WHAT YOU ARE ASKED TO DO:
Print out the records precisely, keeping each line identical to its source.

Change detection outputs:
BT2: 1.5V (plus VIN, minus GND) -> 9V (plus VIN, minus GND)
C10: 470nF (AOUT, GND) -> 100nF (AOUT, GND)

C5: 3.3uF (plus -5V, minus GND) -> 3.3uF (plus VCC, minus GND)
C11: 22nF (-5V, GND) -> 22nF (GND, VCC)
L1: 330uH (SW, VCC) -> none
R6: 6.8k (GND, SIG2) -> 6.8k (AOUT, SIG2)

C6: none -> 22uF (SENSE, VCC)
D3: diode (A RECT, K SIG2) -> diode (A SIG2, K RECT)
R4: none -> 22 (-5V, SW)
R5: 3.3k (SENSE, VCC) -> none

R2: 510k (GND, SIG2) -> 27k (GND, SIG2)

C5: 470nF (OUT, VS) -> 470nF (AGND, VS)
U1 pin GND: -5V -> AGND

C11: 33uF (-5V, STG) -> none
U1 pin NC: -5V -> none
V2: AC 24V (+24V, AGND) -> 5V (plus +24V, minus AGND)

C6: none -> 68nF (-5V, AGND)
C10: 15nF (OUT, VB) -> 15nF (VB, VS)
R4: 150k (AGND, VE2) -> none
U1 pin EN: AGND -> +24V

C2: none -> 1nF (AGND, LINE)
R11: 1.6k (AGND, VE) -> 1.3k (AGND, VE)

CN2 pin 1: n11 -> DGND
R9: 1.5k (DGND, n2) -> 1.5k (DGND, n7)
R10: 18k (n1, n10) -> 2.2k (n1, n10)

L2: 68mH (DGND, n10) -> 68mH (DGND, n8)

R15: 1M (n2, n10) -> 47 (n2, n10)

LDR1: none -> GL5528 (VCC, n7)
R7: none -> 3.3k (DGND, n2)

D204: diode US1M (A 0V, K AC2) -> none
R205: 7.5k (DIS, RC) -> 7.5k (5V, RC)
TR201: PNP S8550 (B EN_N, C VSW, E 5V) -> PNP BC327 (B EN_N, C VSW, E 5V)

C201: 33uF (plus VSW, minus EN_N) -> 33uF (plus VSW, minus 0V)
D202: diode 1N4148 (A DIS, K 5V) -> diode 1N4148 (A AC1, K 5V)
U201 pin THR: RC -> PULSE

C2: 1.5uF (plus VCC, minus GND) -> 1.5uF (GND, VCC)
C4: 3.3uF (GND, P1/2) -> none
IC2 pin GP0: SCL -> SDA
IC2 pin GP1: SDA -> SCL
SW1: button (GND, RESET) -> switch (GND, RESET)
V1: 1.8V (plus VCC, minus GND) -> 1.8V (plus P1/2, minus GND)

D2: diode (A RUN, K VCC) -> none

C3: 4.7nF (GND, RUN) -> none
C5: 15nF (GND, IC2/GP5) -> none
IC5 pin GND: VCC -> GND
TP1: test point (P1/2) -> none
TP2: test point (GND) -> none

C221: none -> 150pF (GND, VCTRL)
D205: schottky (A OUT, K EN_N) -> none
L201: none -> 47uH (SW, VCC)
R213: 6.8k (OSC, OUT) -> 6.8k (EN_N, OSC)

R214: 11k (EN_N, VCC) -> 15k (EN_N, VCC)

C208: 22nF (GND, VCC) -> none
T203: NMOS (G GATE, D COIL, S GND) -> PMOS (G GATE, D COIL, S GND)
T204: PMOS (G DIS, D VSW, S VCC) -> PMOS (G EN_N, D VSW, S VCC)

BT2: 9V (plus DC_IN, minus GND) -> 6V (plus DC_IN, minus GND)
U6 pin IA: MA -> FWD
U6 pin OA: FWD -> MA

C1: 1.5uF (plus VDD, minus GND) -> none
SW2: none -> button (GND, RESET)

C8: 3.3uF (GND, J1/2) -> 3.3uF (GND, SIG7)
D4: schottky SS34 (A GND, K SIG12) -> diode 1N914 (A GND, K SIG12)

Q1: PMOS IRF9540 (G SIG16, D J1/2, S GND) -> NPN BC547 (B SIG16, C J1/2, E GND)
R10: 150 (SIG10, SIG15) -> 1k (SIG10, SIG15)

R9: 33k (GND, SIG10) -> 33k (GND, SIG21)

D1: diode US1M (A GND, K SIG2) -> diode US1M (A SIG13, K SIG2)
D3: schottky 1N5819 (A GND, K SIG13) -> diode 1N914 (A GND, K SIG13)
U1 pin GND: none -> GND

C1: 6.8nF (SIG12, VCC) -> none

TASK ANSWER:
BT2: 1.5V (plus VIN, minus GND) -> 9V (plus VIN, minus GND)
C10: 470nF (AOUT, GND) -> 100nF (AOUT, GND)

C5: 3.3uF (plus -5V, minus GND) -> 3.3uF (plus VCC, minus GND)
C11: 22nF (-5V, GND) -> 22nF (GND, VCC)
L1: 330uH (SW, VCC) -> none
R6: 6.8k (GND, SIG2) -> 6.8k (AOUT, SIG2)

C6: none -> 22uF (SENSE, VCC)
D3: diode (A RECT, K SIG2) -> diode (A SIG2, K RECT)
R4: none -> 22 (-5V, SW)
R5: 3.3k (SENSE, VCC) -> none

R2: 510k (GND, SIG2) -> 27k (GND, SIG2)

C5: 470nF (OUT, VS) -> 470nF (AGND, VS)
U1 pin GND: -5V -> AGND

C11: 33uF (-5V, STG) -> none
U1 pin NC: -5V -> none
V2: AC 24V (+24V, AGND) -> 5V (plus +24V, minus AGND)

C6: none -> 68nF (-5V, AGND)
C10: 15nF (OUT, VB) -> 15nF (VB, VS)
R4: 150k (AGND, VE2) -> none
U1 pin EN: AGND -> +24V

C2: none -> 1nF (AGND, LINE)
R11: 1.6k (AGND, VE) -> 1.3k (AGND, VE)

CN2 pin 1: n11 -> DGND
R9: 1.5k (DGND, n2) -> 1.5k (DGND, n7)
R10: 18k (n1, n10) -> 2.2k (n1, n10)

L2: 68mH (DGND, n10) -> 68mH (DGND, n8)

R15: 1M (n2, n10) -> 47 (n2, n10)

LDR1: none -> GL5528 (VCC, n7)
R7: none -> 3.3k (DGND, n2)

D204: diode US1M (A 0V, K AC2) -> none
R205: 7.5k (DIS, RC) -> 7.5k (5V, RC)
TR201: PNP S8550 (B EN_N, C VSW, E 5V) -> PNP BC327 (B EN_N, C VSW, E 5V)

C201: 33uF (plus VSW, minus EN_N) -> 33uF (plus VSW, minus 0V)
D202: diode 1N4148 (A DIS, K 5V) -> diode 1N4148 (A AC1, K 5V)
U201 pin THR: RC -> PULSE

C2: 1.5uF (plus VCC, minus GND) -> 1.5uF (GND, VCC)
C4: 3.3uF (GND, P1/2) -> none
IC2 pin GP0: SCL -> SDA
IC2 pin GP1: SDA -> SCL
SW1: button (GND, RESET) -> switch (GND, RESET)
V1: 1.8V (plus VCC, minus GND) -> 1.8V (plus P1/2, minus GND)

D2: diode (A RUN, K VCC) -> none

C3: 4.7nF (GND, RUN) -> none
C5: 15nF (GND, IC2/GP5) -> none
IC5 pin GND: VCC -> GND
TP1: test point (P1/2) -> none
TP2: test point (GND) -> none

C221: none -> 150pF (GND, VCTRL)
D205: schottky (A OUT, K EN_N) -> none
L201: none -> 47uH (SW, VCC)
R213: 6.8k (OSC, OUT) -> 6.8k (EN_N, OSC)

R214: 11k (EN_N, VCC) -> 15k (EN_N, VCC)

C208: 22nF (GND, VCC) -> none
T203: NMOS (G GATE, D COIL, S GND) -> PMOS (G GATE, D COIL, S GND)
T204: PMOS (G DIS, D VSW, S VCC) -> PMOS (G EN_N, D VSW, S VCC)

BT2: 9V (plus DC_IN, minus GND) -> 6V (plus DC_IN, minus GND)
U6 pin IA: MA -> FWD
U6 pin OA: FWD -> MA

C1: 1.5uF (plus VDD, minus GND) -> none
SW2: none -> button (GND, RESET)

C8: 3.3uF (GND, J1/2) -> 3.3uF (GND, SIG7)
D4: schottky SS34 (A GND, K SIG12) -> diode 1N914 (A GND, K SIG12)

Q1: PMOS IRF9540 (G SIG16, D J1/2, S GND) -> NPN BC547 (B SIG16, C J1/2, E GND)
R10: 150 (SIG10, SIG15) -> 1k (SIG10, SIG15)

R9: 33k (GND, SIG10) -> 33k (GND, SIG21)

D1: diode US1M (A GND, K SIG2) -> diode US1M (A SIG13, K SIG2)
D3: schottky 1N5819 (A GND, K SIG13) -> diode 1N914 (A GND, K SIG13)
U1 pin GND: none -> GND

C1: 6.8nF (SIG12, VCC) -> none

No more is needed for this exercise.